═══ Record excerpts ═══

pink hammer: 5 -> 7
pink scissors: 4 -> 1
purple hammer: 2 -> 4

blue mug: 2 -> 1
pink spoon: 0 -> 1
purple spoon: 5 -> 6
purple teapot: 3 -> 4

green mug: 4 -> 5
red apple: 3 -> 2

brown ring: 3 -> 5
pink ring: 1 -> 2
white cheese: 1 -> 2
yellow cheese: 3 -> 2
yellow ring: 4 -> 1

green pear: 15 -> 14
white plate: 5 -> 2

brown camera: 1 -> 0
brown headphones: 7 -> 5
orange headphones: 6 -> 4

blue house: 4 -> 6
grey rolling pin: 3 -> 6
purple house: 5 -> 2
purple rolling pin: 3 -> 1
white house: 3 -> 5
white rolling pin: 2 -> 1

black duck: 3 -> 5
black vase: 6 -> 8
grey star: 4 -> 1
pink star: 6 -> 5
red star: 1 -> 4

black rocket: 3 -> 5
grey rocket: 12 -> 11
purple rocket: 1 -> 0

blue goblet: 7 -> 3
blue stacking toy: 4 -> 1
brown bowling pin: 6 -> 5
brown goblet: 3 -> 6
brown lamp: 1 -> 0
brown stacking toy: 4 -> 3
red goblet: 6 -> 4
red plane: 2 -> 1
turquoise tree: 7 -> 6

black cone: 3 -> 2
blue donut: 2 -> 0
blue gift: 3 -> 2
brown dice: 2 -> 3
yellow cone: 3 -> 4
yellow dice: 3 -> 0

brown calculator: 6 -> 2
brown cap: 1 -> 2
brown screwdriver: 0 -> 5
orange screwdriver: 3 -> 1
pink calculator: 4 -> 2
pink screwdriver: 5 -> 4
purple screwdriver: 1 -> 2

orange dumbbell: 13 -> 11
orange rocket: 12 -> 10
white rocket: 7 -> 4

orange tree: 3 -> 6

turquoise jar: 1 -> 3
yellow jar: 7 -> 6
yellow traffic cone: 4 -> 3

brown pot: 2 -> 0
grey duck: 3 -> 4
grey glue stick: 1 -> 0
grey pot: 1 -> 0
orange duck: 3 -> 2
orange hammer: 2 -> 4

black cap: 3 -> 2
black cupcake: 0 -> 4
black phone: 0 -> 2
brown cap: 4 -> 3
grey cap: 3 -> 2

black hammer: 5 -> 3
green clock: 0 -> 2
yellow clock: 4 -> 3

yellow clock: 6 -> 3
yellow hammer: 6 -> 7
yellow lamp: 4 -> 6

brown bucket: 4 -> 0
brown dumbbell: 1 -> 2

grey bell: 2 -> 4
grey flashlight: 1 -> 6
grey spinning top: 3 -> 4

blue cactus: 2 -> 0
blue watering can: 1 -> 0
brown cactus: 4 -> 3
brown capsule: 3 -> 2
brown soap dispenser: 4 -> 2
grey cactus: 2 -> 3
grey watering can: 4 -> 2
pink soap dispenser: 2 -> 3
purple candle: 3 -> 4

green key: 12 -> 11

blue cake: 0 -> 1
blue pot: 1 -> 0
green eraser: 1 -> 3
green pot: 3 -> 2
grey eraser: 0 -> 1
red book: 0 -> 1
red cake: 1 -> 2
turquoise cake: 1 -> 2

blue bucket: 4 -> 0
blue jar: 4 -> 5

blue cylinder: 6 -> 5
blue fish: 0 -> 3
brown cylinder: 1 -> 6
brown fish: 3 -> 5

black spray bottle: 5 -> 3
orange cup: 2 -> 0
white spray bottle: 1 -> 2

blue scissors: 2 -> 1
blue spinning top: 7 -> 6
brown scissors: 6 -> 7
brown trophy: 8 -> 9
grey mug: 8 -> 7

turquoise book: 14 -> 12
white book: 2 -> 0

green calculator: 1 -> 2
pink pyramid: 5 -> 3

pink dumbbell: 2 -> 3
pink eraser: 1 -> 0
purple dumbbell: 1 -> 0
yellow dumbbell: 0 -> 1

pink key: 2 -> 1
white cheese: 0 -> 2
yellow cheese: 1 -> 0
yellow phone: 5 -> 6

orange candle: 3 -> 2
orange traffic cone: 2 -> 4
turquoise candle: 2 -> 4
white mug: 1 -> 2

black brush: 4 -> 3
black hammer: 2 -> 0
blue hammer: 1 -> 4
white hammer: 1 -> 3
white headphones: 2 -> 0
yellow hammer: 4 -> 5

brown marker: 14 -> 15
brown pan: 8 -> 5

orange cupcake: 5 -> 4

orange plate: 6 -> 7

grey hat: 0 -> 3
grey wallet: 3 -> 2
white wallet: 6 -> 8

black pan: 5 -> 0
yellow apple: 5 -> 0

═══

Work request:
Output only the lines running from the line with "grey watering can: 4 -> 2" through the final line of the data, inclusive.

Solved exercise:
grey watering can: 4 -> 2
pink soap dispenser: 2 -> 3
purple candle: 3 -> 4

green key: 12 -> 11

blue cake: 0 -> 1
blue pot: 1 -> 0
green eraser: 1 -> 3
green pot: 3 -> 2
grey eraser: 0 -> 1
red book: 0 -> 1
red cake: 1 -> 2
turquoise cake: 1 -> 2

blue bucket: 4 -> 0
blue jar: 4 -> 5

blue cylinder: 6 -> 5
blue fish: 0 -> 3
brown cylinder: 1 -> 6
brown fish: 3 -> 5

black spray bottle: 5 -> 3
orange cup: 2 -> 0
white spray bottle: 1 -> 2

blue scissors: 2 -> 1
blue spinning top: 7 -> 6
brown scissors: 6 -> 7
brown trophy: 8 -> 9
grey mug: 8 -> 7

turquoise book: 14 -> 12
white book: 2 -> 0

green calculator: 1 -> 2
pink pyramid: 5 -> 3

pink dumbbell: 2 -> 3
pink eraser: 1 -> 0
purple dumbbell: 1 -> 0
yellow dumbbell: 0 -> 1

pink key: 2 -> 1
white cheese: 0 -> 2
yellow cheese: 1 -> 0
yellow phone: 5 -> 6

orange candle: 3 -> 2
orange traffic cone: 2 -> 4
turquoise candle: 2 -> 4
white mug: 1 -> 2

black brush: 4 -> 3
black hammer: 2 -> 0
blue hammer: 1 -> 4
white hammer: 1 -> 3
white headphones: 2 -> 0
yellow hammer: 4 -> 5

brown marker: 14 -> 15
brown pan: 8 -> 5

orange cupcake: 5 -> 4

orange plate: 6 -> 7

grey hat: 0 -> 3
grey wallet: 3 -> 2
white wallet: 6 -> 8

black pan: 5 -> 0
yellow apple: 5 -> 0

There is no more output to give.